*** Opening Given information ***
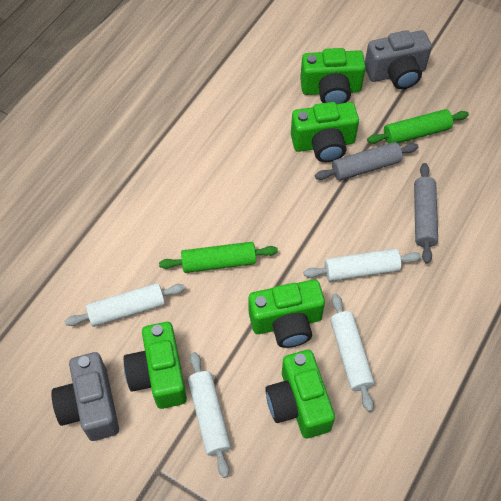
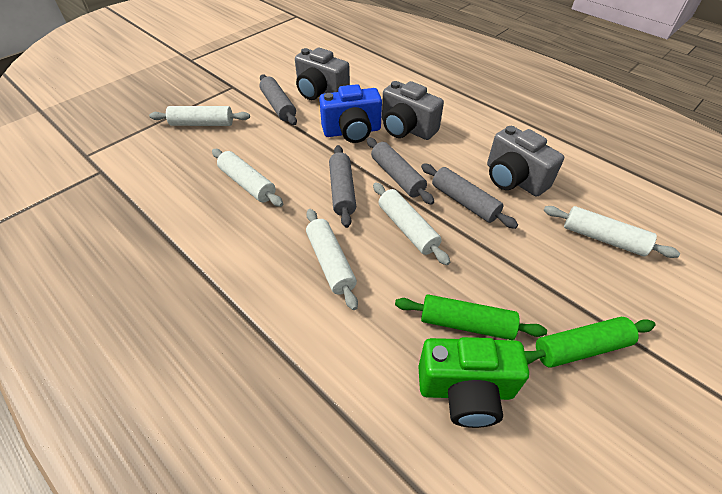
blue camera: 0 -> 1
green camera: 5 -> 1
grey camera: 2 -> 3
grey rolling pin: 2 -> 4
white rolling pin: 4 -> 5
*** Closing Given information ***
Task item = Write every line above out again exactly; pictures do not belong in the copy.

The answer =
blue camera: 0 -> 1
green camera: 5 -> 1
grey camera: 2 -> 3
grey rolling pin: 2 -> 4
white rolling pin: 4 -> 5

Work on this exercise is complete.